# RECORDS PROVIDED

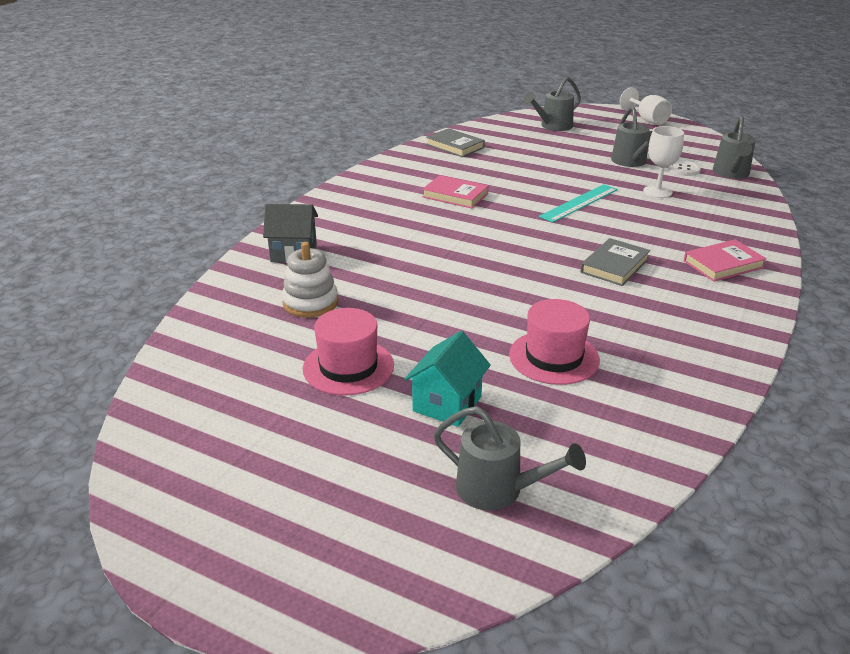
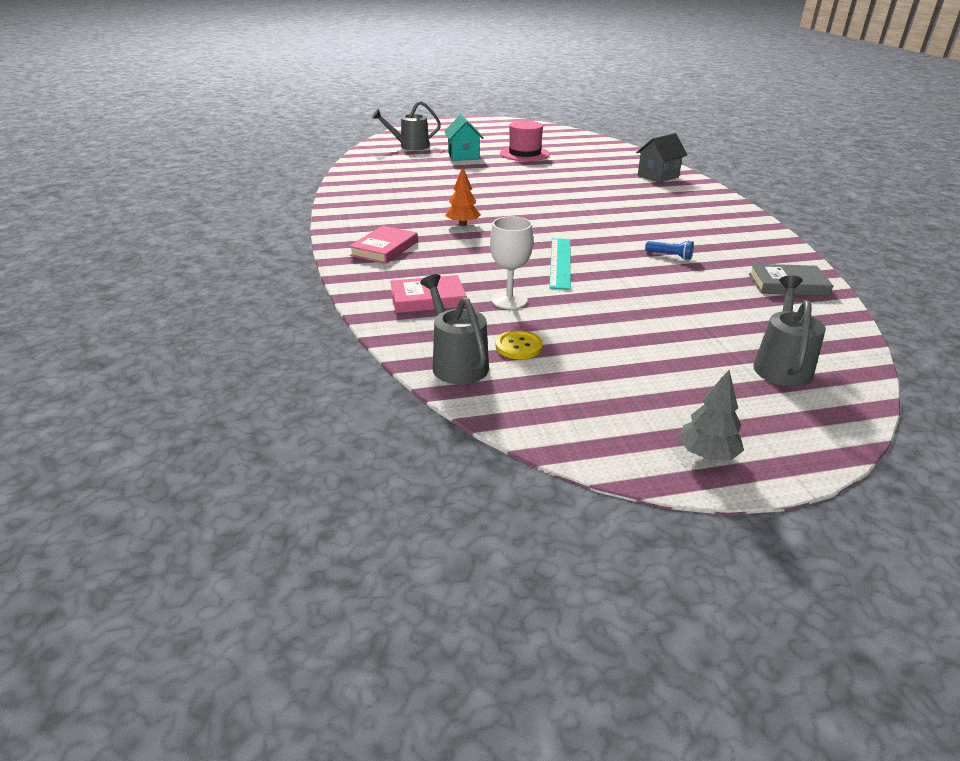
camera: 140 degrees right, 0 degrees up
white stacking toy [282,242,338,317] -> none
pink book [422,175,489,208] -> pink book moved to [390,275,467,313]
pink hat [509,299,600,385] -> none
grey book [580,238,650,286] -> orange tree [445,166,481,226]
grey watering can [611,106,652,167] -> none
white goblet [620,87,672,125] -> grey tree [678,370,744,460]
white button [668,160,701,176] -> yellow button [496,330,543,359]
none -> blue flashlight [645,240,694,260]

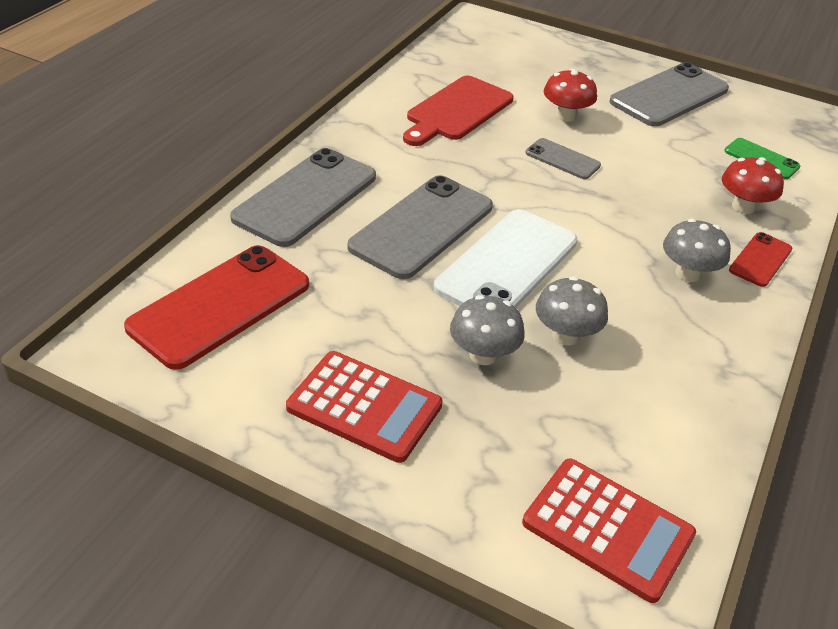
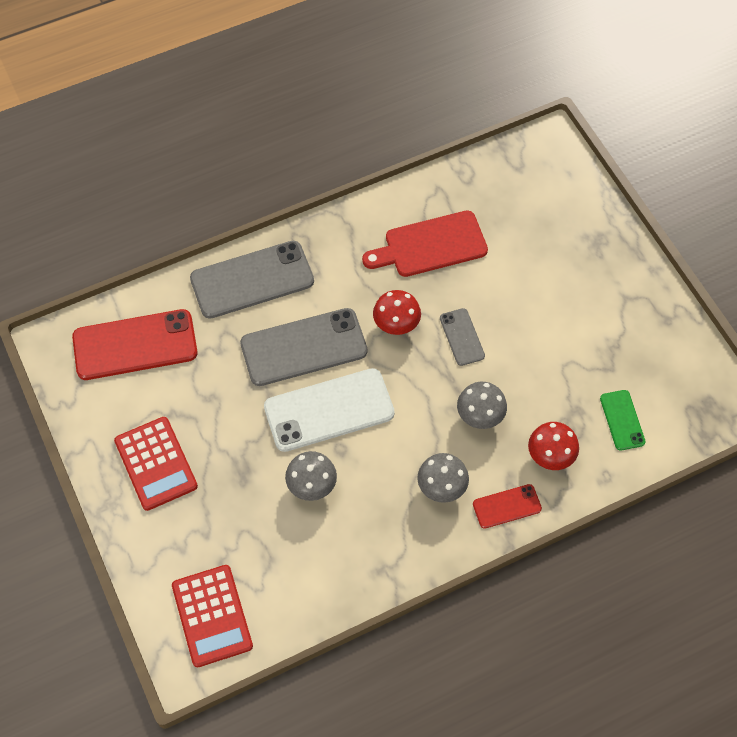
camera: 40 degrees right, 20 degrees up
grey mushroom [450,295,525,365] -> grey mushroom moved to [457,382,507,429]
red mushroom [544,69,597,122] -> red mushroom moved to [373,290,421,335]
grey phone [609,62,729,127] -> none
* * *
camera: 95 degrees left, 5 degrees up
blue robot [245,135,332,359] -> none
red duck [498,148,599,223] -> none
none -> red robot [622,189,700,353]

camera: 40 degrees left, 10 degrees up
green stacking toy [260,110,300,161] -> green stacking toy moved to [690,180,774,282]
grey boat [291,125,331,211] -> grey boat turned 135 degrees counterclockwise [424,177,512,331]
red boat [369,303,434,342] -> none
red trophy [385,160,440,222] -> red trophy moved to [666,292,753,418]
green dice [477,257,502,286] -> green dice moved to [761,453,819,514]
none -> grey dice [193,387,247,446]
* * *
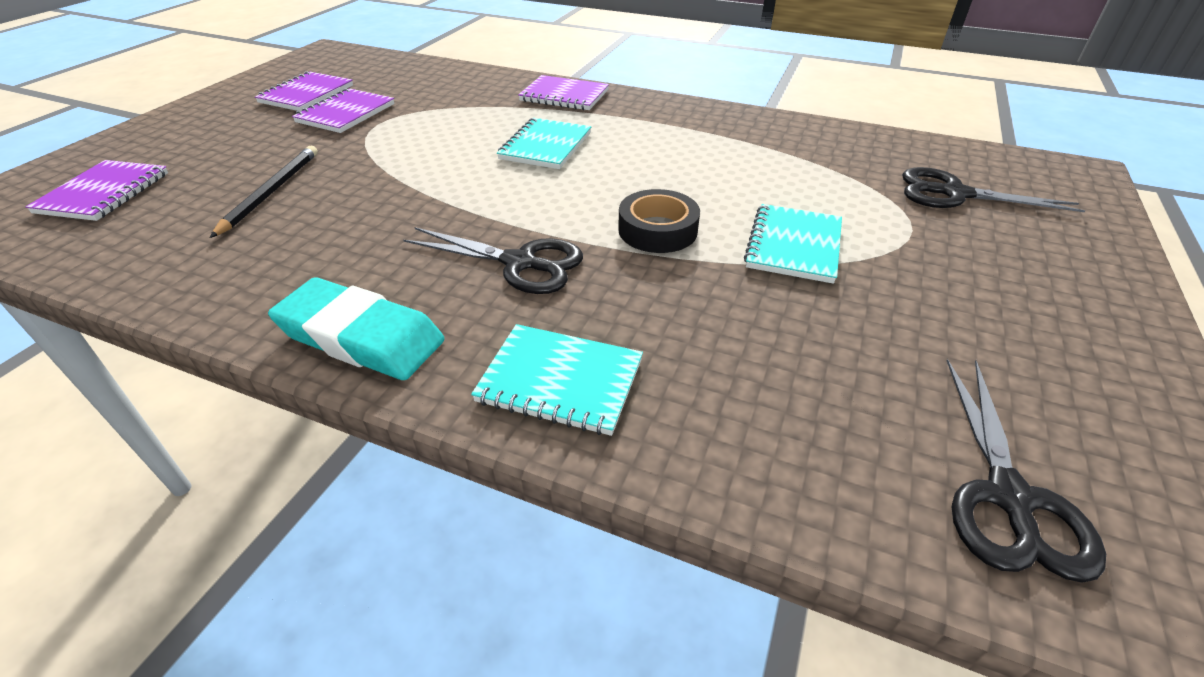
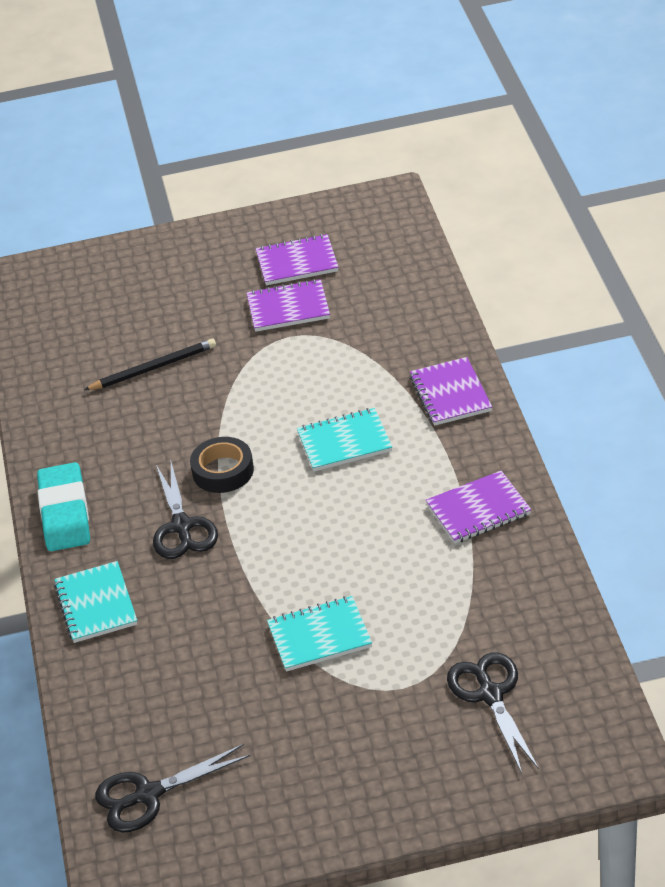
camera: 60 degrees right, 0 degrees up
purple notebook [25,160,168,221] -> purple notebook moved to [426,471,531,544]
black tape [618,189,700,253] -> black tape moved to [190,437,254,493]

# REQUIRED ACTION
Copy needed, without pictures: the lines of the listing above from the line containing "grey watering can [611,106,652,167] -> none" up to and including the line containing "grey phone [609,62,729,127] -> none", set down exactly.

# EXERCISE RESPONSE
grey watering can [611,106,652,167] -> none
white goblet [620,87,672,125] -> grey tree [678,370,744,460]
white button [668,160,701,176] -> yellow button [496,330,543,359]
none -> blue flashlight [645,240,694,260]

camera: 40 degrees right, 20 degrees up
grey mushroom [450,295,525,365] -> grey mushroom moved to [457,382,507,429]
red mushroom [544,69,597,122] -> red mushroom moved to [373,290,421,335]
grey phone [609,62,729,127] -> none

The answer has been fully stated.